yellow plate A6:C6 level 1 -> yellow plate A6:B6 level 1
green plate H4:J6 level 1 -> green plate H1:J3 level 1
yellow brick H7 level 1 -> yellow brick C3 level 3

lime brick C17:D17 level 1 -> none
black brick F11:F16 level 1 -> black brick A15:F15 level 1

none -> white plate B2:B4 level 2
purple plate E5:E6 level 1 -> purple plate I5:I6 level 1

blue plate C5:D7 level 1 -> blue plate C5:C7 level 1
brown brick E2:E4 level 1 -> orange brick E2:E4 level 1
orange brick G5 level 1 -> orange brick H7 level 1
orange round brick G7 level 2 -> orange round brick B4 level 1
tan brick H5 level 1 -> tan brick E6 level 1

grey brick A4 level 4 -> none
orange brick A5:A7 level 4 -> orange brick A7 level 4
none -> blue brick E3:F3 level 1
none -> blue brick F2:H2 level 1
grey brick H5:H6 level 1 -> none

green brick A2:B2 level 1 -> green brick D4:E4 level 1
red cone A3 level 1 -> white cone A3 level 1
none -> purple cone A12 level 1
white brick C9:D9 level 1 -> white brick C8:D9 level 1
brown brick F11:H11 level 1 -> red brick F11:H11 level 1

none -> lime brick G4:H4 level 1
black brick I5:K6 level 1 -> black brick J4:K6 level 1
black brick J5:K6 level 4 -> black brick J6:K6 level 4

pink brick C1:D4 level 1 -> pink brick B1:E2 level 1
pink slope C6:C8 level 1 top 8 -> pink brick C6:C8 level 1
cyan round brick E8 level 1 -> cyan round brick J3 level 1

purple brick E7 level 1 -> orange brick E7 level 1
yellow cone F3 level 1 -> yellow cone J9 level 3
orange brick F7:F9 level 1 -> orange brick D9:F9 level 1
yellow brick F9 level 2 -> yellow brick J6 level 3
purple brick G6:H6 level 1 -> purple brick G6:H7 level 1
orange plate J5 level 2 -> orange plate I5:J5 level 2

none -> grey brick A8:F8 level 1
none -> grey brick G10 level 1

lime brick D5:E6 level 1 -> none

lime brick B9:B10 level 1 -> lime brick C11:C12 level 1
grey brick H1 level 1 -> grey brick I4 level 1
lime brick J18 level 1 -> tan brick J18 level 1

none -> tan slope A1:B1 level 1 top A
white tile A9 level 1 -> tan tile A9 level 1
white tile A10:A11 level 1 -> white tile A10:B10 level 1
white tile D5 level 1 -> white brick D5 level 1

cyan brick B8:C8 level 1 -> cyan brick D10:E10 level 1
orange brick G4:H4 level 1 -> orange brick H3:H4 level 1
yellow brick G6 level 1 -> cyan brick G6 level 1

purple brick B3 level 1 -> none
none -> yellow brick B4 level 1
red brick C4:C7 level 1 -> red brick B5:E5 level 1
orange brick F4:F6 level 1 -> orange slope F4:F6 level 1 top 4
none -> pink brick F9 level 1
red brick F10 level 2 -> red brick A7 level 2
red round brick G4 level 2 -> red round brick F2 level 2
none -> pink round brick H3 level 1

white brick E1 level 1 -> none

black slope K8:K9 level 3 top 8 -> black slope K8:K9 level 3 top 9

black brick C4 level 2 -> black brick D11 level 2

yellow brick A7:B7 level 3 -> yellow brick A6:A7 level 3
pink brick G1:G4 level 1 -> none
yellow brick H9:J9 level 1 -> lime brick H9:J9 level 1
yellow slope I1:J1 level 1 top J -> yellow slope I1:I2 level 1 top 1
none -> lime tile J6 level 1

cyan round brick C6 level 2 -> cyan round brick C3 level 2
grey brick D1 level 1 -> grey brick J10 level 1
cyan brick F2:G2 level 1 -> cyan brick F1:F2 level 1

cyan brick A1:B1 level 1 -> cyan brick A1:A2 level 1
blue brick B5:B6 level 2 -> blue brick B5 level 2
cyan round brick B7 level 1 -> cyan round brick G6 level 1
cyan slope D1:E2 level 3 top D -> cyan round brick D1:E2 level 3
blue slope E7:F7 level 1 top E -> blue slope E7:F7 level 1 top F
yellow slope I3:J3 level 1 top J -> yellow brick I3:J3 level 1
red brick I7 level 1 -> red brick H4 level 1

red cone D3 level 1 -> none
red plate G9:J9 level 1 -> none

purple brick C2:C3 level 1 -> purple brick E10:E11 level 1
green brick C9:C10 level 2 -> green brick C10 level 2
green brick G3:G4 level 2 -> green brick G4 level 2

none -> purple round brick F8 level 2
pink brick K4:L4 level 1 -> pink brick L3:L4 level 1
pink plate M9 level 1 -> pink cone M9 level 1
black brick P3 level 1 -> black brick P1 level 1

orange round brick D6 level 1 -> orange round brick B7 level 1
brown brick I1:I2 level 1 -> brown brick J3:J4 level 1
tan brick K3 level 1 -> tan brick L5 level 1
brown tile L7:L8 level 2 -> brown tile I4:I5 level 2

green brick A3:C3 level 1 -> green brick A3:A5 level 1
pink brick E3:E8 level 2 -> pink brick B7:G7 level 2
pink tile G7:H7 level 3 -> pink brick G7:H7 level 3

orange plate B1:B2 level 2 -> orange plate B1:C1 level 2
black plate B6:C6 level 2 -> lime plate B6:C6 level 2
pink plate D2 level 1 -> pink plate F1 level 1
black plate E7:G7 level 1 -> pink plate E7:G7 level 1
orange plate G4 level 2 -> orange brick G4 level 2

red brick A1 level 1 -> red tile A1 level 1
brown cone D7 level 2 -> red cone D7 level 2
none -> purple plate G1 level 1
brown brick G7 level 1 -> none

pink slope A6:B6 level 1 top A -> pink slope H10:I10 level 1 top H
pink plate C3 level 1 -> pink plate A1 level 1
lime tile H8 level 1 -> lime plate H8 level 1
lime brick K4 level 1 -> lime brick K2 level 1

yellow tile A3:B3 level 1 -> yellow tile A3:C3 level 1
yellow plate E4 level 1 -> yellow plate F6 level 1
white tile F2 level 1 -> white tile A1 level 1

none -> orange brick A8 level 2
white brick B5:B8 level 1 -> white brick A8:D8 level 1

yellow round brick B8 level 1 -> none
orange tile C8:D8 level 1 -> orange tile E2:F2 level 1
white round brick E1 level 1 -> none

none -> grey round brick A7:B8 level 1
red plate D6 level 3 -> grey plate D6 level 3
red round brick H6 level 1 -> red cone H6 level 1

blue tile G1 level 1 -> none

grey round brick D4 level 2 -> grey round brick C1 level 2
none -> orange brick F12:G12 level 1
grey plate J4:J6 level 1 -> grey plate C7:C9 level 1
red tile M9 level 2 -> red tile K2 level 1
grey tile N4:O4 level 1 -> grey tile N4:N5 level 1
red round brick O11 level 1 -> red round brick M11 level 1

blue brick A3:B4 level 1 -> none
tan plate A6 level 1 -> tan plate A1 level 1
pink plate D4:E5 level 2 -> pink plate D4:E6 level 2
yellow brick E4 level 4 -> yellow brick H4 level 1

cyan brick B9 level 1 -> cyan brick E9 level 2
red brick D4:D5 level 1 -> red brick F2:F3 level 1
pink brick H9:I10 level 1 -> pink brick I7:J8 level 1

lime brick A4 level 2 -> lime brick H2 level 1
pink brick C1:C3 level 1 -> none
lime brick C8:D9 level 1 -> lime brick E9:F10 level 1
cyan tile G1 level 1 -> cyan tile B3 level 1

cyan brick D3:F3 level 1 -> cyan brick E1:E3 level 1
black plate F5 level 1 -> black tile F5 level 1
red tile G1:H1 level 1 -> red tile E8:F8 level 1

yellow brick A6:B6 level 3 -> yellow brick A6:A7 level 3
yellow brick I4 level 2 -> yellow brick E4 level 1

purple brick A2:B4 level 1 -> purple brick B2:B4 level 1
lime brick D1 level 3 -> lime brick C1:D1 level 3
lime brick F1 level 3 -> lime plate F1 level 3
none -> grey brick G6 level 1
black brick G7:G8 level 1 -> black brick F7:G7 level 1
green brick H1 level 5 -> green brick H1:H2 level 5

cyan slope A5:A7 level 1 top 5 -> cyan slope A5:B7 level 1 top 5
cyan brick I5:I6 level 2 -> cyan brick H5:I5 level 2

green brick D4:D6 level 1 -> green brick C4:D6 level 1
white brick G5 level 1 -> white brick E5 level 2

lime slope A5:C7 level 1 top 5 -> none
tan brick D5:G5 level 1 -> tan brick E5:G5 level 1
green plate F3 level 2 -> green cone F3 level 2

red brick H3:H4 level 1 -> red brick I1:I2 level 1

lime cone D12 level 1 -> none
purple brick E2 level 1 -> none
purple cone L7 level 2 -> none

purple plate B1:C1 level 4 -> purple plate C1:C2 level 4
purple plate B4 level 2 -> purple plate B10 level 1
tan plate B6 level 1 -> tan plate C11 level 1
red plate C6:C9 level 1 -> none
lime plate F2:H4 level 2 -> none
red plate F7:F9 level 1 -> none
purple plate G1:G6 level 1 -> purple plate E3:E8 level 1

■ ■ ■

* [WHAT IS BEING ASKED]: Count up the lines of the listing where "brown" occurs, and answer with that number only.

* [COMPLETED TASK]: 6